Data supplied:
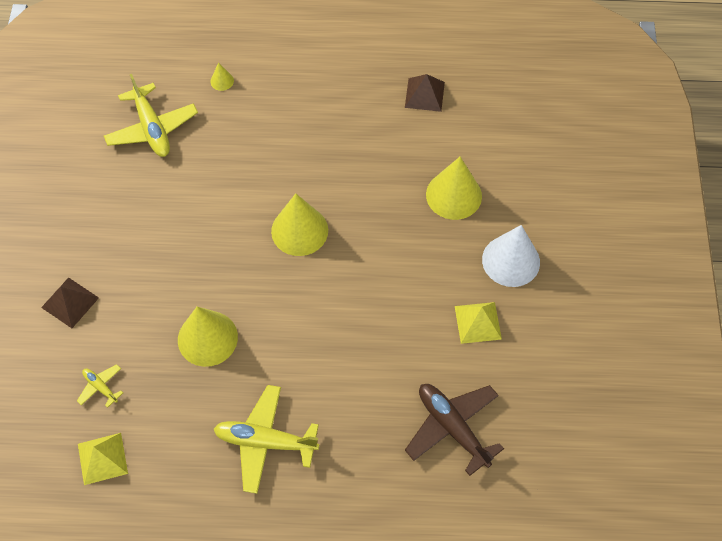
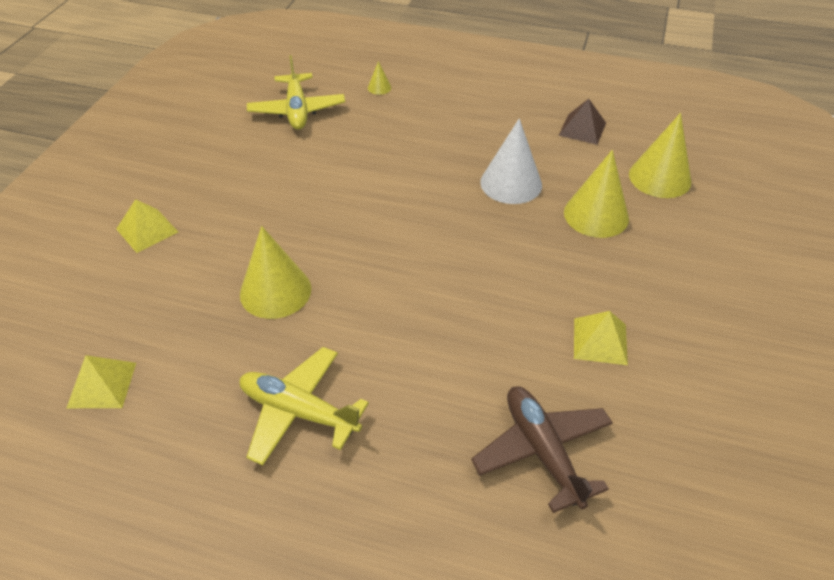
camera: 15 degrees right, 15 degrees down
(70, 302) = (147, 230): brown pyramid -> yellow pyramid
(101, 387) = (138, 313): yellow plane -> none
(299, 230) = (414, 215): yellow cone -> yellow cone (659, 178)
(511, 260) = (653, 287): white cone -> white cone (511, 183)

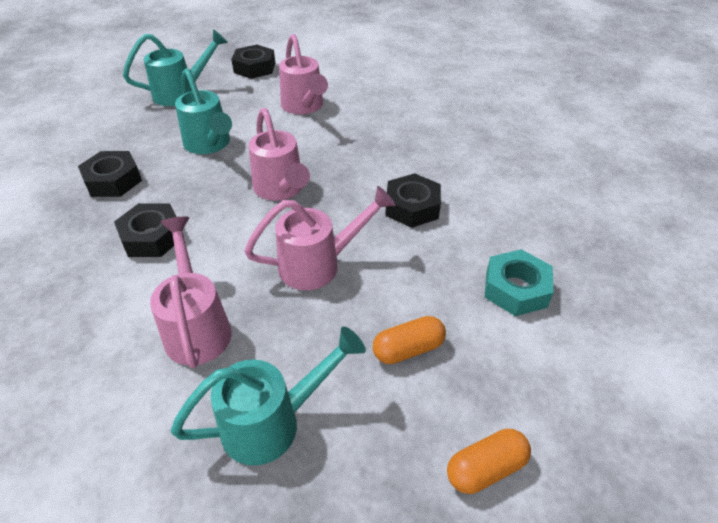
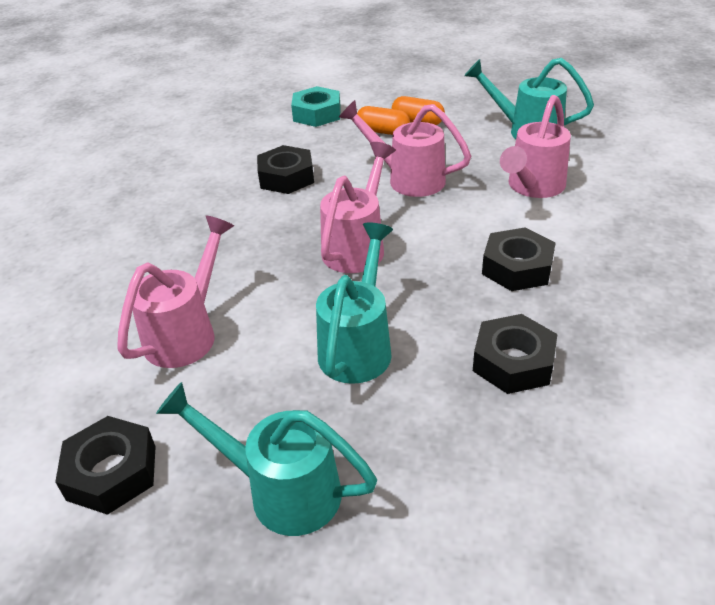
camera: 130 degrees left, 5 degrees down
(485, 468) = (445, 82): orange capsule -> orange capsule (382, 131)

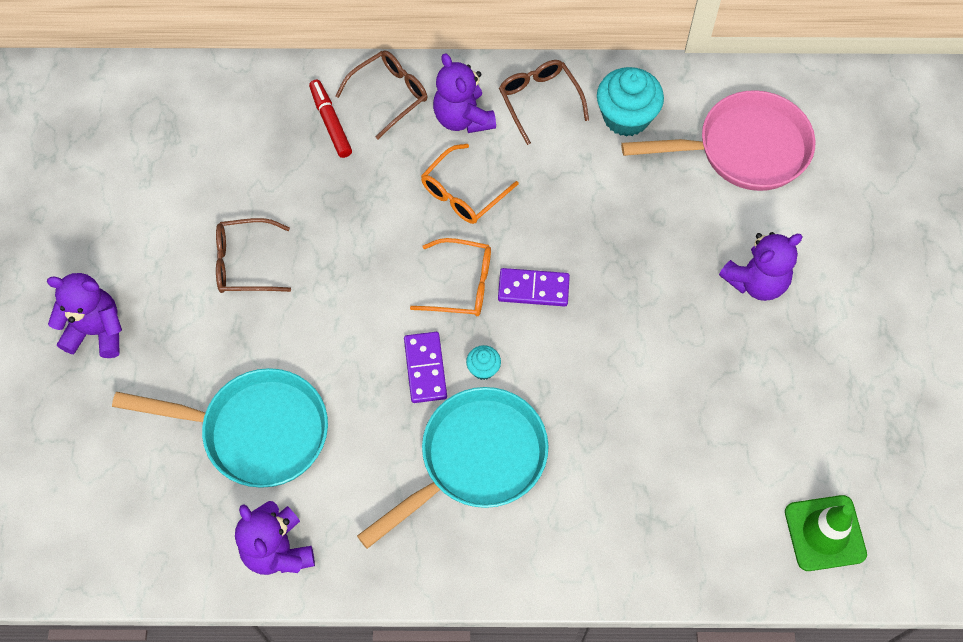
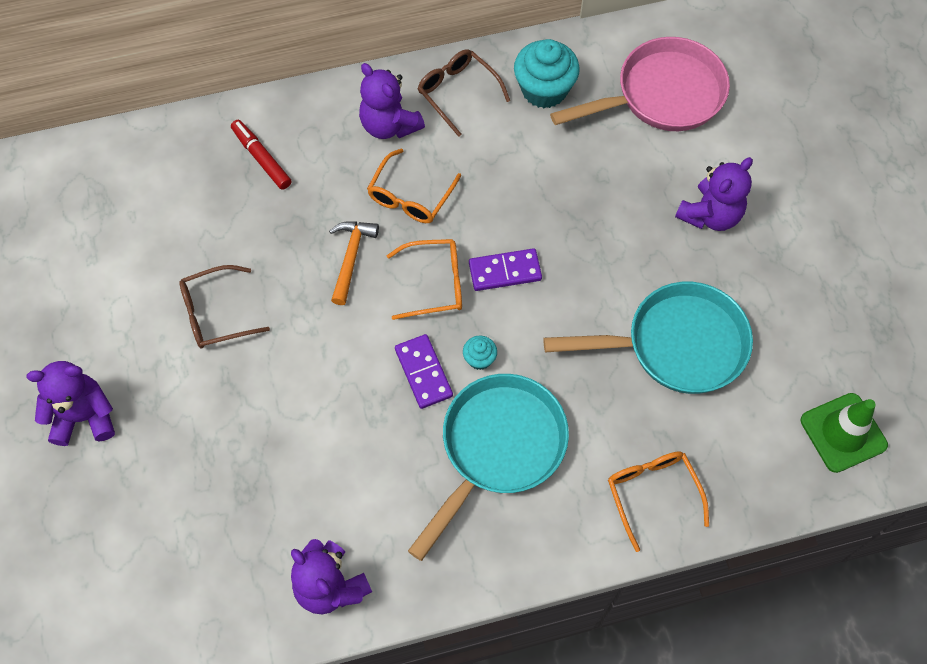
camera: 15 degrees left, 0 degrees up
(256, 431) = (275, 475): turquoise pan -> turquoise pan (676, 345)
(388, 239) = (351, 258): none -> orange hammer
(389, 95) = (311, 119): brown glasses -> none
(614, 543) = (652, 494): none -> orange glasses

Task directions: The answer is every line in the data where the word "brown" appears.

The completed task:
(70, 302) = (147, 230): brown pyramid -> yellow pyramid
(389, 95) = (311, 119): brown glasses -> none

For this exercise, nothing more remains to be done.